▶ _Written exercise_: Copy the listing word for word, starting at its first line and going down through the line that contains "Brisbane: 7:05 -> 7:09", with both ends included.

(Stored data entries)
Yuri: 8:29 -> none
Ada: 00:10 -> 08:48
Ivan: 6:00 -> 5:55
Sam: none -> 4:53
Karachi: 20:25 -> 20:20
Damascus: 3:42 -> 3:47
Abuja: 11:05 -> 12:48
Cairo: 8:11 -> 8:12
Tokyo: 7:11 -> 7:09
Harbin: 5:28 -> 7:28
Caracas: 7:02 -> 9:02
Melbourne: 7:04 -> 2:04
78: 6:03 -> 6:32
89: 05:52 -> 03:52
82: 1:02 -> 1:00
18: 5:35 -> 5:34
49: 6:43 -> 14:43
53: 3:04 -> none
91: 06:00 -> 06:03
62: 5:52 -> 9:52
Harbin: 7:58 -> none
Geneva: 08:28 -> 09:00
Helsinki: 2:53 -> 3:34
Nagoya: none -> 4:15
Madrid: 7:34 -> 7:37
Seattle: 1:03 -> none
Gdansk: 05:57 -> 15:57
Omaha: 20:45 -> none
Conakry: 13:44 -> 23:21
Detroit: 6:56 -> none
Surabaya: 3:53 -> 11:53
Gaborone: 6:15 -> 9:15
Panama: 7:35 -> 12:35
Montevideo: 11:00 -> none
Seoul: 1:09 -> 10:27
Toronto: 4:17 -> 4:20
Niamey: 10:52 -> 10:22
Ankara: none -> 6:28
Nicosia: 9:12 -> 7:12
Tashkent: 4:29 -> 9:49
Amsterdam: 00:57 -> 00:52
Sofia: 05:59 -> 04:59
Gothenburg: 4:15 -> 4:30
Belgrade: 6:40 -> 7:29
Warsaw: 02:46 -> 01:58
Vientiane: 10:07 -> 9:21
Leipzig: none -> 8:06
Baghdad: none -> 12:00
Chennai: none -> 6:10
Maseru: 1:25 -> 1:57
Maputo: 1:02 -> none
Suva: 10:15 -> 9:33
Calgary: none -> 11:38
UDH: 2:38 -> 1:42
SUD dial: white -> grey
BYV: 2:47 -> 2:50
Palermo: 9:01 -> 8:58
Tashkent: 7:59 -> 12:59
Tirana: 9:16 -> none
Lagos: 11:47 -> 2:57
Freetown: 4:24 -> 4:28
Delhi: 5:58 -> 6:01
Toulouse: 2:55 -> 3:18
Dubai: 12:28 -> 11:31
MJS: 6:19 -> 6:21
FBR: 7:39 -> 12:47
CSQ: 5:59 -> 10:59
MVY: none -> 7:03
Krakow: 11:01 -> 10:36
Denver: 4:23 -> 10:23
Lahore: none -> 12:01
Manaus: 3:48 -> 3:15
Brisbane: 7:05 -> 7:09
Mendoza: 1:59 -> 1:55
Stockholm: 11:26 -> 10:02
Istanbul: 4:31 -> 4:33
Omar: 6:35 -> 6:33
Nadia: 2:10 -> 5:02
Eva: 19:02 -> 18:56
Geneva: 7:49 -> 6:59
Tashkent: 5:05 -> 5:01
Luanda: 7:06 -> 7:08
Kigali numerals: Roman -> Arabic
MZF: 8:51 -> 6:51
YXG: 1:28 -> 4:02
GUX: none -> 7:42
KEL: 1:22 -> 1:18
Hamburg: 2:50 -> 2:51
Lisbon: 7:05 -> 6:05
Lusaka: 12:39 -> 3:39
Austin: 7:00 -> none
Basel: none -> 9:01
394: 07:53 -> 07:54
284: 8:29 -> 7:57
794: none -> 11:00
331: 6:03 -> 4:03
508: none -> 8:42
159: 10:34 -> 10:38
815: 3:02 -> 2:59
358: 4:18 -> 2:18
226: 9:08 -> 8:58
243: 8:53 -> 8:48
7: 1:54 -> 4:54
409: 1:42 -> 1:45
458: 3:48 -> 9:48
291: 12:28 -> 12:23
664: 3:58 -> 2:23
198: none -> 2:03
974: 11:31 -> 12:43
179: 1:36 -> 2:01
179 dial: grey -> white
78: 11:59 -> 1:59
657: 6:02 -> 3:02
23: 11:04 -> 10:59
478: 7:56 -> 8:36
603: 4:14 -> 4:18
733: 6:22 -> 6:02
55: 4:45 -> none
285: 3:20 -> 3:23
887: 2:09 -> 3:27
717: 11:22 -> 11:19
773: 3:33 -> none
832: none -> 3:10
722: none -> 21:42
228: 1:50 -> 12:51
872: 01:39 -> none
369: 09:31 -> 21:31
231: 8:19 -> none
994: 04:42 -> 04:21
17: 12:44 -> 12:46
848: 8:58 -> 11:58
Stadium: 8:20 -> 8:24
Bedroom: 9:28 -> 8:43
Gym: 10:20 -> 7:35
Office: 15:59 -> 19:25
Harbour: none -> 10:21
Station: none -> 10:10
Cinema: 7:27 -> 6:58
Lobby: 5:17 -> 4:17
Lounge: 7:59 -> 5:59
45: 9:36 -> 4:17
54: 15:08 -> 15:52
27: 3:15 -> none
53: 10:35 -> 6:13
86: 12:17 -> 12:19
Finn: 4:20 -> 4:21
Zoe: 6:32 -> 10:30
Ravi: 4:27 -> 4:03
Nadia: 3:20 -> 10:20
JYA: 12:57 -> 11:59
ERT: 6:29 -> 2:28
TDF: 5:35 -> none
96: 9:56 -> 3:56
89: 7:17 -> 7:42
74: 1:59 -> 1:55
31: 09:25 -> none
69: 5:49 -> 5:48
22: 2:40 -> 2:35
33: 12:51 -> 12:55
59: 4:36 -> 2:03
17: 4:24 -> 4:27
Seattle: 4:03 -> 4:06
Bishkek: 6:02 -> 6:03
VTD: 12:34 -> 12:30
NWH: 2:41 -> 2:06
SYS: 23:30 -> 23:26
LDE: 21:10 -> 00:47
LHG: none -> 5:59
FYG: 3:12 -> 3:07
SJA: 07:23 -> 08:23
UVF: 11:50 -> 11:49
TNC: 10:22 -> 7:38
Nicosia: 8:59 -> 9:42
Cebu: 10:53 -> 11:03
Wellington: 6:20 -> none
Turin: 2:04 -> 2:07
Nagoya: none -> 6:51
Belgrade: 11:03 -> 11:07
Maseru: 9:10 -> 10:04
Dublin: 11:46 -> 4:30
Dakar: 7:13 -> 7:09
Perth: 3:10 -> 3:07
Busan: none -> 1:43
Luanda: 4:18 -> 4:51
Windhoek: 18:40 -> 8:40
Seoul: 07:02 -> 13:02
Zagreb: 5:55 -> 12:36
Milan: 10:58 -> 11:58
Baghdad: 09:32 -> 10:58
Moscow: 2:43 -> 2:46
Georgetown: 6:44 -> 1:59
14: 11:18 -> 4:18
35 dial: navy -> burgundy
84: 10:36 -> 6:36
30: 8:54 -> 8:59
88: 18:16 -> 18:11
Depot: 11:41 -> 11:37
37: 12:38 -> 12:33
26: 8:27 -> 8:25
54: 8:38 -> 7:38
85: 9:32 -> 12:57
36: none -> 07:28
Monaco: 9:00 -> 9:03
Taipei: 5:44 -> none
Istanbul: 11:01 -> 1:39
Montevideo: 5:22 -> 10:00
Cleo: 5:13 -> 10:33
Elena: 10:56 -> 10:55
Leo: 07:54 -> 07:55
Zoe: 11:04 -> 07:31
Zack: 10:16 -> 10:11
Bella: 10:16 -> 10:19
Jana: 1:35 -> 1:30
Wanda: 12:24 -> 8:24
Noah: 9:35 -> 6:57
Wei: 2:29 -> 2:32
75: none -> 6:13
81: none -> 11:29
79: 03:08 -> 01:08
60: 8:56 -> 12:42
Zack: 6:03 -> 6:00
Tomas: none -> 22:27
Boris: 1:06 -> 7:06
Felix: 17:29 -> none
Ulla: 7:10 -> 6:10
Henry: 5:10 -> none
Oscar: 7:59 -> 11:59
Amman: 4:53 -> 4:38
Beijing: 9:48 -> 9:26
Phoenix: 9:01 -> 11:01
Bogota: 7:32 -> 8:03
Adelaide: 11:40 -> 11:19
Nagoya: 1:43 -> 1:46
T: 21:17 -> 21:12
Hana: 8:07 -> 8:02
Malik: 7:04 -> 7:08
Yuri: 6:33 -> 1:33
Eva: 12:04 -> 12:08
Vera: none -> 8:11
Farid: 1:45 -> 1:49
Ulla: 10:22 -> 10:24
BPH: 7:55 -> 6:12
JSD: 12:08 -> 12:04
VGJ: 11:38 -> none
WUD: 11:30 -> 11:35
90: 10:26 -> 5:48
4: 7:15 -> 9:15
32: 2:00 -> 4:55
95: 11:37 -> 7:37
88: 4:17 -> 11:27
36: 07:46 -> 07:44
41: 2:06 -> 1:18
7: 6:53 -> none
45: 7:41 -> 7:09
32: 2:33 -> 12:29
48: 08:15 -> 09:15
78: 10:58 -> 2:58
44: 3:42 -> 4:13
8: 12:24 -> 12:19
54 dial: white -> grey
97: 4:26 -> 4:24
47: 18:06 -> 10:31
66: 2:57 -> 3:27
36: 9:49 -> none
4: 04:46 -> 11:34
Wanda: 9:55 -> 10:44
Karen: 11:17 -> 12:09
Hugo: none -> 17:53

▶ _Solution_:
Yuri: 8:29 -> none
Ada: 00:10 -> 08:48
Ivan: 6:00 -> 5:55
Sam: none -> 4:53
Karachi: 20:25 -> 20:20
Damascus: 3:42 -> 3:47
Abuja: 11:05 -> 12:48
Cairo: 8:11 -> 8:12
Tokyo: 7:11 -> 7:09
Harbin: 5:28 -> 7:28
Caracas: 7:02 -> 9:02
Melbourne: 7:04 -> 2:04
78: 6:03 -> 6:32
89: 05:52 -> 03:52
82: 1:02 -> 1:00
18: 5:35 -> 5:34
49: 6:43 -> 14:43
53: 3:04 -> none
91: 06:00 -> 06:03
62: 5:52 -> 9:52
Harbin: 7:58 -> none
Geneva: 08:28 -> 09:00
Helsinki: 2:53 -> 3:34
Nagoya: none -> 4:15
Madrid: 7:34 -> 7:37
Seattle: 1:03 -> none
Gdansk: 05:57 -> 15:57
Omaha: 20:45 -> none
Conakry: 13:44 -> 23:21
Detroit: 6:56 -> none
Surabaya: 3:53 -> 11:53
Gaborone: 6:15 -> 9:15
Panama: 7:35 -> 12:35
Montevideo: 11:00 -> none
Seoul: 1:09 -> 10:27
Toronto: 4:17 -> 4:20
Niamey: 10:52 -> 10:22
Ankara: none -> 6:28
Nicosia: 9:12 -> 7:12
Tashkent: 4:29 -> 9:49
Amsterdam: 00:57 -> 00:52
Sofia: 05:59 -> 04:59
Gothenburg: 4:15 -> 4:30
Belgrade: 6:40 -> 7:29
Warsaw: 02:46 -> 01:58
Vientiane: 10:07 -> 9:21
Leipzig: none -> 8:06
Baghdad: none -> 12:00
Chennai: none -> 6:10
Maseru: 1:25 -> 1:57
Maputo: 1:02 -> none
Suva: 10:15 -> 9:33
Calgary: none -> 11:38
UDH: 2:38 -> 1:42
SUD dial: white -> grey
BYV: 2:47 -> 2:50
Palermo: 9:01 -> 8:58
Tashkent: 7:59 -> 12:59
Tirana: 9:16 -> none
Lagos: 11:47 -> 2:57
Freetown: 4:24 -> 4:28
Delhi: 5:58 -> 6:01
Toulouse: 2:55 -> 3:18
Dubai: 12:28 -> 11:31
MJS: 6:19 -> 6:21
FBR: 7:39 -> 12:47
CSQ: 5:59 -> 10:59
MVY: none -> 7:03
Krakow: 11:01 -> 10:36
Denver: 4:23 -> 10:23
Lahore: none -> 12:01
Manaus: 3:48 -> 3:15
Brisbane: 7:05 -> 7:09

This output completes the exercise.